_What the exercise asks_
Please count the lines of the data below that contain the string "grey", treating uppercase and lowercase letters as different. Reply with the number alone.
═══ Stored rows ═══
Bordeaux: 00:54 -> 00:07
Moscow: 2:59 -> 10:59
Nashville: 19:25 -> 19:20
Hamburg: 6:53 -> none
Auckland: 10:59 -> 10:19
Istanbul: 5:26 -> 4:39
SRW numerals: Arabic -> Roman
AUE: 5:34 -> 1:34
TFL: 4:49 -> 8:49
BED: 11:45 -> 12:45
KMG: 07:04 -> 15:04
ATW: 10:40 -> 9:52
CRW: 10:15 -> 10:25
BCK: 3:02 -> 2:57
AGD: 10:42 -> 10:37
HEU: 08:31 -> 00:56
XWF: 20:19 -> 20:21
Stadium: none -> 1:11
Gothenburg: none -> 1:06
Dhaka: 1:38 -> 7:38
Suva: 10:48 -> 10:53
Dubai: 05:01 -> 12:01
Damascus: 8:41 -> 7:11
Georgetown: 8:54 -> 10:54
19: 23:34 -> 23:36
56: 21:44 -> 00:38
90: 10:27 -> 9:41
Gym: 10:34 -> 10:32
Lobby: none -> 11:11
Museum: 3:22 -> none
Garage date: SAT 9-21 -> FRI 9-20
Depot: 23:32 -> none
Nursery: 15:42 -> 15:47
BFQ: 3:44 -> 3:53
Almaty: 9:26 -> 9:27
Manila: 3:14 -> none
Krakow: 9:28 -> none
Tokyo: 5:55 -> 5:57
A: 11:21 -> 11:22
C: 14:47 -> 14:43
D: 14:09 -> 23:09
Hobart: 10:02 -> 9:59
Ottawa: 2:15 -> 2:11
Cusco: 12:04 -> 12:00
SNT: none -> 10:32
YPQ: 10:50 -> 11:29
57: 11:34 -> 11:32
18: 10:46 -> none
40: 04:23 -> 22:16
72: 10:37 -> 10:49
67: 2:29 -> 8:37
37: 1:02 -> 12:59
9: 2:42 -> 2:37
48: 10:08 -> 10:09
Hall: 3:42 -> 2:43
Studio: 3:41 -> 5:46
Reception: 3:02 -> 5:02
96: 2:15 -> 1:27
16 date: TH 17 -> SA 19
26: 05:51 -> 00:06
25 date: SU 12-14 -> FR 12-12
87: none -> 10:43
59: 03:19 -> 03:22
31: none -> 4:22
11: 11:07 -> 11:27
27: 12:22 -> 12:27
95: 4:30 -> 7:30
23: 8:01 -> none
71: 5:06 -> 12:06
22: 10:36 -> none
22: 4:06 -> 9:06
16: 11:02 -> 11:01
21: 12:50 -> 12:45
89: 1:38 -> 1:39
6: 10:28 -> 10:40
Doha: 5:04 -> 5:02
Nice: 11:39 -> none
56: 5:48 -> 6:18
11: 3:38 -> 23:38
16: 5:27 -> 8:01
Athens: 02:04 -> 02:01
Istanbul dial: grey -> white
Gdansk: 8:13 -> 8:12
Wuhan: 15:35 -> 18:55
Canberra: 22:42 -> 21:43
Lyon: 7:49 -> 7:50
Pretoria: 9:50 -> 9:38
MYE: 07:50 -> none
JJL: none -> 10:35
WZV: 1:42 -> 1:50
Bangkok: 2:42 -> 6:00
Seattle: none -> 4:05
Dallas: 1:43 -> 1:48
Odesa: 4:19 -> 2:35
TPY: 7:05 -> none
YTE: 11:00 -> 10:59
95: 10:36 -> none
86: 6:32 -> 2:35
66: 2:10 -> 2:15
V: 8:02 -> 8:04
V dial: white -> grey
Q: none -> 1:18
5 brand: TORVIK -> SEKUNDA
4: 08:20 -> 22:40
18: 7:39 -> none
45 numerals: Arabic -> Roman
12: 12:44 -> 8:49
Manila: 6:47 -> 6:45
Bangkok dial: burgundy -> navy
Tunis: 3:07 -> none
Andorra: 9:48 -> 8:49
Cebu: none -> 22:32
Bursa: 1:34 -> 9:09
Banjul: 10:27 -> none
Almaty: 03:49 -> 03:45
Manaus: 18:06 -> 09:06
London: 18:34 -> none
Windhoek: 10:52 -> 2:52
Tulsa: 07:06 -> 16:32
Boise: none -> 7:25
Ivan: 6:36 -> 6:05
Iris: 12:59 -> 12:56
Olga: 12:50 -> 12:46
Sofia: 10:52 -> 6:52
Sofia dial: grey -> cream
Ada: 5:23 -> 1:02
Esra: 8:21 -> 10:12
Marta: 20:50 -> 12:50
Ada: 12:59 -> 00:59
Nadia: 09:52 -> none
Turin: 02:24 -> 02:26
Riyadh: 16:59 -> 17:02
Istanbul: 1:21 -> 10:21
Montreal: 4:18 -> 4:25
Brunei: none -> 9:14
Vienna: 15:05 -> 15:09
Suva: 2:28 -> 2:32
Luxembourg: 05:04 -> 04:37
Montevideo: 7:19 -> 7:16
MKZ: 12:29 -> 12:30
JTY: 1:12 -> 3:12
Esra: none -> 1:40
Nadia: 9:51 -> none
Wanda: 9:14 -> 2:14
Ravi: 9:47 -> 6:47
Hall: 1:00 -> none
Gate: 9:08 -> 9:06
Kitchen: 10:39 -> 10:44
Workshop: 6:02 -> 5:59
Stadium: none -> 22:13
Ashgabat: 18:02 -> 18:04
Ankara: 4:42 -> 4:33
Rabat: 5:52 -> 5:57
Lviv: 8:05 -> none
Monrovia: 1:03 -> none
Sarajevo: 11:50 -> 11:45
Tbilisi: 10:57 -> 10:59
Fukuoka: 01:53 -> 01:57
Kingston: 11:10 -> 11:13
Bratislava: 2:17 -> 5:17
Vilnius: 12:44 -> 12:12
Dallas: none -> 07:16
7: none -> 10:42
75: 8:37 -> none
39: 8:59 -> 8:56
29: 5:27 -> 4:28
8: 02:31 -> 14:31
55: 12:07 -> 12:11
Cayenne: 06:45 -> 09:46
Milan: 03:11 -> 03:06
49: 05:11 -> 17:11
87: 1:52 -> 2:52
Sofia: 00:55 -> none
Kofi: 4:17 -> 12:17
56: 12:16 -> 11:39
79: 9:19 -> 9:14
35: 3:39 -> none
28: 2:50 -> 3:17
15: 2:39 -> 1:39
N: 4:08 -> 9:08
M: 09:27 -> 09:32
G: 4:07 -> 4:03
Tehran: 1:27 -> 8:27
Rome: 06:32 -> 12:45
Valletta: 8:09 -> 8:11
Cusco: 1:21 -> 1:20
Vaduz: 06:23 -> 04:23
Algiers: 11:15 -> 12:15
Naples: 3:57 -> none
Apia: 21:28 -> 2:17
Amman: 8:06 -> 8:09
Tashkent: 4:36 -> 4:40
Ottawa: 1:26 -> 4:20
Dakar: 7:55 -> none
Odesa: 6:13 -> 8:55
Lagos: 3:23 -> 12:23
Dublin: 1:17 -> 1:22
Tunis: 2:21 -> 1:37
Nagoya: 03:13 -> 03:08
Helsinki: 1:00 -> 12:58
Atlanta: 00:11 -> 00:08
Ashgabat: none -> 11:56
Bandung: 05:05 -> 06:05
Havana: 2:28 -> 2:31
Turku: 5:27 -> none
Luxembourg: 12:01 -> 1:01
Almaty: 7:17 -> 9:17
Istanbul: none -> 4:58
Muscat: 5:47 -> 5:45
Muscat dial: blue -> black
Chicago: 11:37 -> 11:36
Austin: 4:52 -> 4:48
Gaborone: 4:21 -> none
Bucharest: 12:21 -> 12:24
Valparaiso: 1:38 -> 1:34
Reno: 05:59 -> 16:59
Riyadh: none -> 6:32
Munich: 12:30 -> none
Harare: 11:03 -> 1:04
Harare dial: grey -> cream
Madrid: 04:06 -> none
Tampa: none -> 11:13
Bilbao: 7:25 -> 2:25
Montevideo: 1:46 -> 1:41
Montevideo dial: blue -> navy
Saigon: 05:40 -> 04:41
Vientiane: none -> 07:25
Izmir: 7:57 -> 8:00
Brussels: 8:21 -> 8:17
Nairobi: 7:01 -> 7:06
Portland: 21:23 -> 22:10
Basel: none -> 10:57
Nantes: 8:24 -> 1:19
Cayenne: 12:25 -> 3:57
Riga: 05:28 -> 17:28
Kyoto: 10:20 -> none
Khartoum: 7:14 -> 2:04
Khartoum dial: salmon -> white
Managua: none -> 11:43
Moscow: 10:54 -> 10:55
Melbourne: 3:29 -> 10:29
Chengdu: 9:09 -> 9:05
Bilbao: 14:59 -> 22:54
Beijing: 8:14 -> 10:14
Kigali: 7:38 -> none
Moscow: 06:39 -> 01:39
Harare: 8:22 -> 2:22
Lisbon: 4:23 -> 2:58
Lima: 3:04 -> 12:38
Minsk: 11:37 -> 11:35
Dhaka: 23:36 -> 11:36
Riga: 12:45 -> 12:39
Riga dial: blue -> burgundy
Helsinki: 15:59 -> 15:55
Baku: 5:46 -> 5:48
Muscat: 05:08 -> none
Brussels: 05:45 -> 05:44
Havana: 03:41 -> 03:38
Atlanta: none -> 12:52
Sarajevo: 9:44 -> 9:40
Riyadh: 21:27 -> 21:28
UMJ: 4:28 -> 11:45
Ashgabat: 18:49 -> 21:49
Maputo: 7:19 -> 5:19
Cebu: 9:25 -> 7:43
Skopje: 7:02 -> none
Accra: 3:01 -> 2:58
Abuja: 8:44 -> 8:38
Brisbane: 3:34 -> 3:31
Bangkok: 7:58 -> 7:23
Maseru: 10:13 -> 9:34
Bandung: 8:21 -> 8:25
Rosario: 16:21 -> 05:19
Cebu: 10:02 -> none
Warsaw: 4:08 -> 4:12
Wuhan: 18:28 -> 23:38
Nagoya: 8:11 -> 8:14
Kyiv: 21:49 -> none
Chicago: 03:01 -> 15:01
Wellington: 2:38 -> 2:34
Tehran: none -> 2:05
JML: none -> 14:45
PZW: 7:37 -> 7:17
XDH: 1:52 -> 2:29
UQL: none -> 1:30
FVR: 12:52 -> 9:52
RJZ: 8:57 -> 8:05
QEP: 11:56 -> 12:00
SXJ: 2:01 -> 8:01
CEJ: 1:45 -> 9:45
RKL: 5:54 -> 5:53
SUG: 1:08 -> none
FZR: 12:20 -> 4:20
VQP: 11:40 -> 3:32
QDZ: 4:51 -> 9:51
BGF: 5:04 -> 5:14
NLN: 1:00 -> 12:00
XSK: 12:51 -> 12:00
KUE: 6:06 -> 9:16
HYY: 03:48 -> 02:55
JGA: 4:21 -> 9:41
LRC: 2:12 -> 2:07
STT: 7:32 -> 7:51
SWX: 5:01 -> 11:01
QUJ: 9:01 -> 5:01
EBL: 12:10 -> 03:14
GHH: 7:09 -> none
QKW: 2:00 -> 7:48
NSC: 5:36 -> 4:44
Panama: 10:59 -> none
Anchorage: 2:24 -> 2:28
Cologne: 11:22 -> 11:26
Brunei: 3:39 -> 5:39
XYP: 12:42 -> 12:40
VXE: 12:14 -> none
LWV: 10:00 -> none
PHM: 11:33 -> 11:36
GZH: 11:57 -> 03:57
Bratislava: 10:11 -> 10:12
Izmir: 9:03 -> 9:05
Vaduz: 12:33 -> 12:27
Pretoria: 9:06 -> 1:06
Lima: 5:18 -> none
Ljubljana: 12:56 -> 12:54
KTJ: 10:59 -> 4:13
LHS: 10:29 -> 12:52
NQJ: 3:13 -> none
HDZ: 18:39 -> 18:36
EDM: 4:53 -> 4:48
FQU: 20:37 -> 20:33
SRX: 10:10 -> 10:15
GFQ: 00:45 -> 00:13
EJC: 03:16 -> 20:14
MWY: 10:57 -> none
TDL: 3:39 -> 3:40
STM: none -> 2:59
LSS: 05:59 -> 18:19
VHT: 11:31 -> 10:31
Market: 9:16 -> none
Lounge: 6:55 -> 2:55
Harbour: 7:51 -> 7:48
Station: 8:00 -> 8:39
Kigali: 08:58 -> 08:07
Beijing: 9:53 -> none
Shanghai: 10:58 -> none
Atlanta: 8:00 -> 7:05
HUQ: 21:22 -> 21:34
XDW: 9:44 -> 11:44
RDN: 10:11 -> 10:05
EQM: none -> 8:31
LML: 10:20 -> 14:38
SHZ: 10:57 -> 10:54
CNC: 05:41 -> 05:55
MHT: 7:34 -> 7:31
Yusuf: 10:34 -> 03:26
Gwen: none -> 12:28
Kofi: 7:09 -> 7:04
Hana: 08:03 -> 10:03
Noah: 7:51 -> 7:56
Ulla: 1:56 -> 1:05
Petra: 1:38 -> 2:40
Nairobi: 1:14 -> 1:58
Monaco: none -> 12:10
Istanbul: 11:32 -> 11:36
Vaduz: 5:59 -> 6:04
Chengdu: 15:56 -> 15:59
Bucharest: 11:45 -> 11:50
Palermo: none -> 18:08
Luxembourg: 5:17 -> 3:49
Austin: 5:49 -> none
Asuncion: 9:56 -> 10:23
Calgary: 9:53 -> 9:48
═══
_Solution for this problem_
4